Problem requirements => Output exactly the lines of the listing below that run from the line with "green square: (25, 42) -> (43, 120), moved" through the line with "gray star: (67, 57)". No pictures.

Study material =>
▼

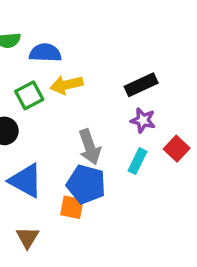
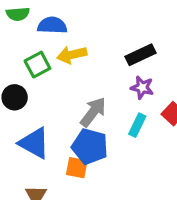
gray arrow: (90, 147) -> (93, 112), turned -124

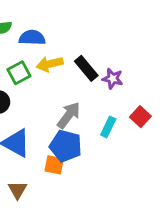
black rectangle: (141, 55) -> (86, 68), moved, turned 75
purple star: (142, 87) -> (113, 79), moved

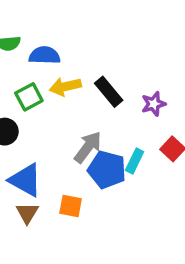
purple star: (113, 79) -> (154, 104), moved, turned -30
blue pentagon: (66, 146) -> (107, 170), moved
brown triangle: (17, 190) -> (27, 213), moved

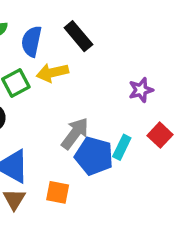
blue semicircle: (45, 55) -> (32, 41), turned -80
black rectangle: (109, 92) -> (78, 36), moved

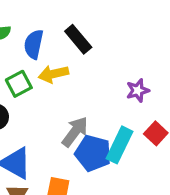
cyan rectangle: (122, 147) -> (119, 145), size x1.5

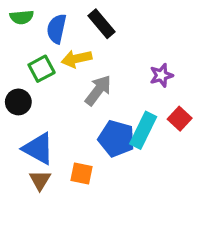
gray arrow: (75, 132) -> (98, 90), moved

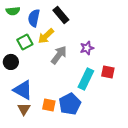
yellow arrow: (77, 59) -> (46, 36), turned -30
purple star: (161, 75) -> (87, 48), moved
red square: (180, 119) -> (108, 72), turned -32
blue pentagon: (116, 139) -> (70, 104), moved, turned 30

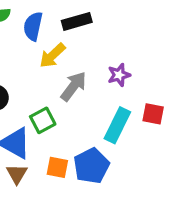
black rectangle: (61, 15) -> (77, 21), turned -66
green square: (25, 42) -> (43, 120), moved

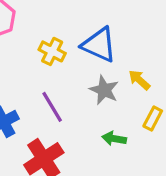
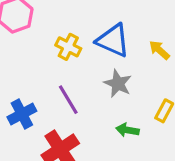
yellow arrow: (139, 80) -> (159, 50), moved

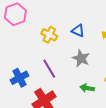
blue triangle: (113, 40) -> (78, 31), size x0.6

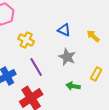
yellow cross: (49, 35) -> (26, 40), moved

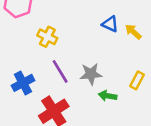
blue triangle: (64, 30) -> (110, 24), moved
gray star: (67, 57) -> (91, 74), moved, turned -30

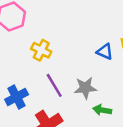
blue triangle: (110, 24) -> (105, 52), moved

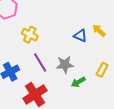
green arrow: (102, 110) -> (78, 82), turned -40

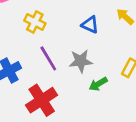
blue triangle: (80, 36) -> (90, 25), moved

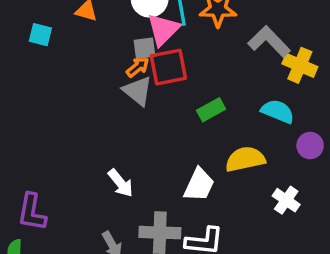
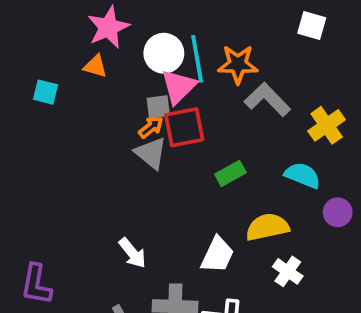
gray L-shape: (269, 41) -> (267, 99), moved
yellow cross: (300, 65) -> (327, 125), turned 32
white cross: (286, 200) -> (288, 271), moved

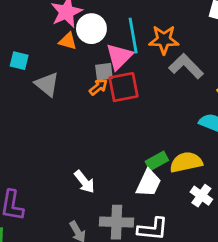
white circle: (164, 53) -> (91, 29), moved
orange triangle: (95, 66) -> (68, 41), moved
gray triangle: (151, 153) -> (47, 84), moved
green rectangle: (230, 173) -> (157, 161), moved

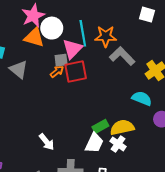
orange triangle: (68, 41) -> (34, 37), size x1.5
white cross: (201, 196) -> (118, 144), moved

▲

Result for this task =>
green square: (25, 42) -> (43, 120), moved

yellow arrow: (139, 80) -> (159, 50), moved

blue triangle: (113, 40) -> (78, 31), size x0.6

yellow cross: (49, 35) -> (26, 40), moved

blue triangle: (64, 30) -> (110, 24), moved
gray star: (67, 57) -> (91, 74), moved, turned -30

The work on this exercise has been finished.